Please transcribe exactly, and only, the lines of the data below between the line holding "camera: 125 degrees right, 5 degrees up" and the line holding "(287, 200) = (534, 344): pink", inclusive.

Object transformation records
● ● ● ● ●
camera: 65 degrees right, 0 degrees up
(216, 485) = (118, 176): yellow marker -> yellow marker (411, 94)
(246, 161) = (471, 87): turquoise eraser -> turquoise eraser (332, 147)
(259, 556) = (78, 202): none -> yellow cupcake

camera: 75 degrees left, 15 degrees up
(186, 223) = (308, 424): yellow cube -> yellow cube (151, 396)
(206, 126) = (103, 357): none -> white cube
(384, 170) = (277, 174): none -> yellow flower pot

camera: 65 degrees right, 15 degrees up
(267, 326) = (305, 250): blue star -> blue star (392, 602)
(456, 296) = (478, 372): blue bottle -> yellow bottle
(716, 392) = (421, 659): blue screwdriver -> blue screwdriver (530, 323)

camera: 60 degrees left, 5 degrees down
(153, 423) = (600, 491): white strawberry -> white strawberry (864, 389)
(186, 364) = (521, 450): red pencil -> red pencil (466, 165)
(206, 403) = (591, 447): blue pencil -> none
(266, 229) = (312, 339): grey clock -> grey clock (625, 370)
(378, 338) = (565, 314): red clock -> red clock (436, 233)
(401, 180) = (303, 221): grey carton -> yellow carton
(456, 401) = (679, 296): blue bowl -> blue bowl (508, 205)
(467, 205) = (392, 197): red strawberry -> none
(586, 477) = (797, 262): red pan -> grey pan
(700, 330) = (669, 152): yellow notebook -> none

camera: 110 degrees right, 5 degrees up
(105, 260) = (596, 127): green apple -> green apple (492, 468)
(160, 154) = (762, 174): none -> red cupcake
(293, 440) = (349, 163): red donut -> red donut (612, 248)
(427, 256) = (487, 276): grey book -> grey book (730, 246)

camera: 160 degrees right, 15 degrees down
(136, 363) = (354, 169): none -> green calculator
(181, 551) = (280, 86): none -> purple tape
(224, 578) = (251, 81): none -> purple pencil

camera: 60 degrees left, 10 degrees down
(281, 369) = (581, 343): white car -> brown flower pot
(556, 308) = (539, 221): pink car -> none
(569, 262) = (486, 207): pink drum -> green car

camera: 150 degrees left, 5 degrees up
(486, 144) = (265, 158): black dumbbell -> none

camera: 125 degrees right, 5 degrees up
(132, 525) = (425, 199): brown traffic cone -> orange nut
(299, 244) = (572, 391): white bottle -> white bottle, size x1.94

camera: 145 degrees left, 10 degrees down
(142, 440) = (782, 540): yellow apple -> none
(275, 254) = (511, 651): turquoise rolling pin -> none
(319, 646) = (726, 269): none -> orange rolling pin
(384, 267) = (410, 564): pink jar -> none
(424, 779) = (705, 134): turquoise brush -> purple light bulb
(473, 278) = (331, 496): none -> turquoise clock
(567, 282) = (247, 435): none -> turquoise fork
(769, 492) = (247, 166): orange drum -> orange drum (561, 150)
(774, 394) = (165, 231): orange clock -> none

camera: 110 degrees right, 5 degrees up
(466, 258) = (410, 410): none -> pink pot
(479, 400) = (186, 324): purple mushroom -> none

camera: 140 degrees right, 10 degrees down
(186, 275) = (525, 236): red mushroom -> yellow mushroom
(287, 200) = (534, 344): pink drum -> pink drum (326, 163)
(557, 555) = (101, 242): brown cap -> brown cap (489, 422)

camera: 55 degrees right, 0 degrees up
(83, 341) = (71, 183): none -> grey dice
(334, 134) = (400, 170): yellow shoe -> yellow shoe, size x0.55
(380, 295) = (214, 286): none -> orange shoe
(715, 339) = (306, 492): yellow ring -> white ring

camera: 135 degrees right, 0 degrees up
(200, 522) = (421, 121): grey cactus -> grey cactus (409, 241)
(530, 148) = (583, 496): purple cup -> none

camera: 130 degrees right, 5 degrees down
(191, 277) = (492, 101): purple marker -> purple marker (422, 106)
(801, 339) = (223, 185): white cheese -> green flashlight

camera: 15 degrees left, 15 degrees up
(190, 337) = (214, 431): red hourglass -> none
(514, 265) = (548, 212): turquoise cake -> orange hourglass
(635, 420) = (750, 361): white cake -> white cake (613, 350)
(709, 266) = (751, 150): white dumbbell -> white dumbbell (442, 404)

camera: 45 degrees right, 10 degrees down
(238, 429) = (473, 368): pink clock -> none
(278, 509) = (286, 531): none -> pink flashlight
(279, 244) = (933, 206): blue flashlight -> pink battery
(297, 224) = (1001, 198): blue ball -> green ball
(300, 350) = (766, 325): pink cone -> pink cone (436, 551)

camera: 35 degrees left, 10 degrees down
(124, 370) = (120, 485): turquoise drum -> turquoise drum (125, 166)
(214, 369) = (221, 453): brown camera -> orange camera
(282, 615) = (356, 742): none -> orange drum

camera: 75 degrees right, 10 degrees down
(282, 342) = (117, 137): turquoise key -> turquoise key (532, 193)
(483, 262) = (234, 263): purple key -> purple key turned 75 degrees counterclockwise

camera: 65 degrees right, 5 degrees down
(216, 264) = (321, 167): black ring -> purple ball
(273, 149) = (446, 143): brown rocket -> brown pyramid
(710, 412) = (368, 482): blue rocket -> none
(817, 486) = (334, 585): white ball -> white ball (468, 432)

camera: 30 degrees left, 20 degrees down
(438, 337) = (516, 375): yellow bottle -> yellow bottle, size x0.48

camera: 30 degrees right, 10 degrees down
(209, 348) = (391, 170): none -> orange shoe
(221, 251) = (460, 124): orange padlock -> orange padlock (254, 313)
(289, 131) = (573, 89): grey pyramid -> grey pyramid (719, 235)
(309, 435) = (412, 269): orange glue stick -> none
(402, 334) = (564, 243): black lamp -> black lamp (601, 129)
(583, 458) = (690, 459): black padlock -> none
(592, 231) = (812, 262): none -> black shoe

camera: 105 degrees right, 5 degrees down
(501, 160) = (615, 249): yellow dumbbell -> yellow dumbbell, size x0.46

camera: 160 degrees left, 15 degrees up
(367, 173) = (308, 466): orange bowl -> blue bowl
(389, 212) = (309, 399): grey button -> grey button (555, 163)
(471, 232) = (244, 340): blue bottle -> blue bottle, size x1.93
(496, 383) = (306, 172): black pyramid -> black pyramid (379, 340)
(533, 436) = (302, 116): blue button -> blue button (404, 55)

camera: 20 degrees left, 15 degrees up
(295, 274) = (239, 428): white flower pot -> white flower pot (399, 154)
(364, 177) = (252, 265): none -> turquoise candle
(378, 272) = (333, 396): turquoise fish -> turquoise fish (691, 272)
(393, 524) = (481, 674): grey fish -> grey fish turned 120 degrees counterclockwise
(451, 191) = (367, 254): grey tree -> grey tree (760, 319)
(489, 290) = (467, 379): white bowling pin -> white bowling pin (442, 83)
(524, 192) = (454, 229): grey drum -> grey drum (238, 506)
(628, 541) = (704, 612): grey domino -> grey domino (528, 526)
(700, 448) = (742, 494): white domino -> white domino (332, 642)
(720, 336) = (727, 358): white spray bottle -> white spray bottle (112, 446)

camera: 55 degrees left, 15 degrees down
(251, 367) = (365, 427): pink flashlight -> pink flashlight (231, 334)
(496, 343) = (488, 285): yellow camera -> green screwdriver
● ● ● ● ●
• **Response area**:
camera: 125 degrees right, 5 degrees up
(132, 525) = (425, 199): brown traffic cone -> orange nut
(299, 244) = (572, 391): white bottle -> white bottle, size x1.94

camera: 145 degrees left, 10 degrees down
(142, 440) = (782, 540): yellow apple -> none
(275, 254) = (511, 651): turquoise rolling pin -> none
(319, 646) = (726, 269): none -> orange rolling pin
(384, 267) = (410, 564): pink jar -> none
(424, 779) = (705, 134): turquoise brush -> purple light bulb
(473, 278) = (331, 496): none -> turquoise clock
(567, 282) = (247, 435): none -> turquoise fork
(769, 492) = (247, 166): orange drum -> orange drum (561, 150)
(774, 394) = (165, 231): orange clock -> none

camera: 110 degrees right, 5 degrees up
(466, 258) = (410, 410): none -> pink pot
(479, 400) = (186, 324): purple mushroom -> none

camera: 140 degrees right, 10 degrees down
(186, 275) = (525, 236): red mushroom -> yellow mushroom
(287, 200) = (534, 344): pink drum -> pink drum (326, 163)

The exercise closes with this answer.